Data below
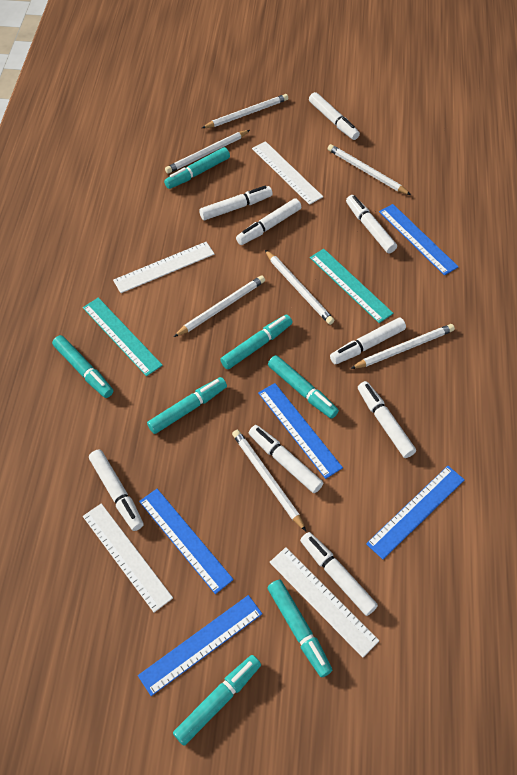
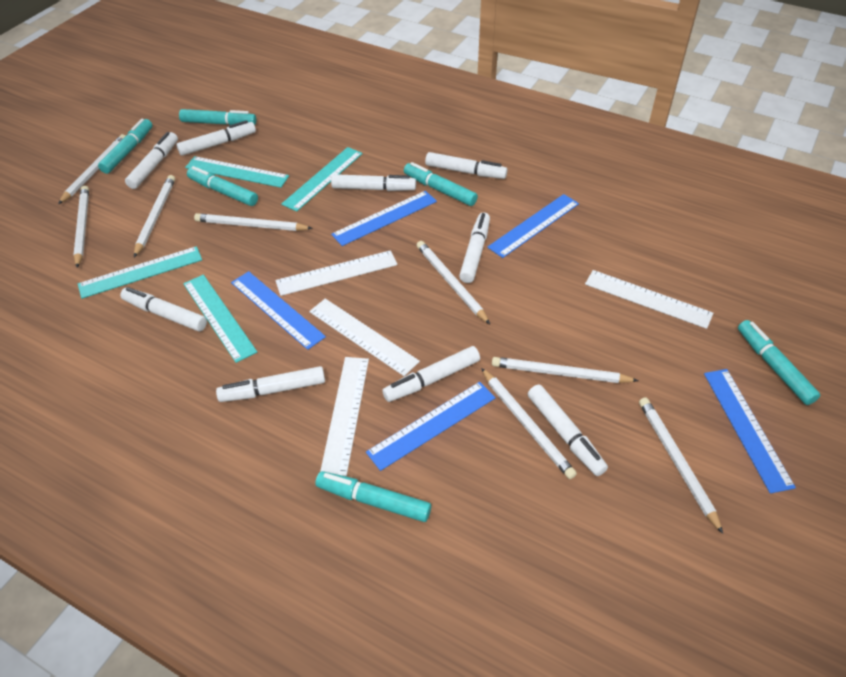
turquoise marker: 7 -> 6
turquoise ruler: 2 -> 4
white pencil: 7 -> 8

Your goal
The listing above is to be set down word for word, without its images.

Written answer
turquoise marker: 7 -> 6
turquoise ruler: 2 -> 4
white pencil: 7 -> 8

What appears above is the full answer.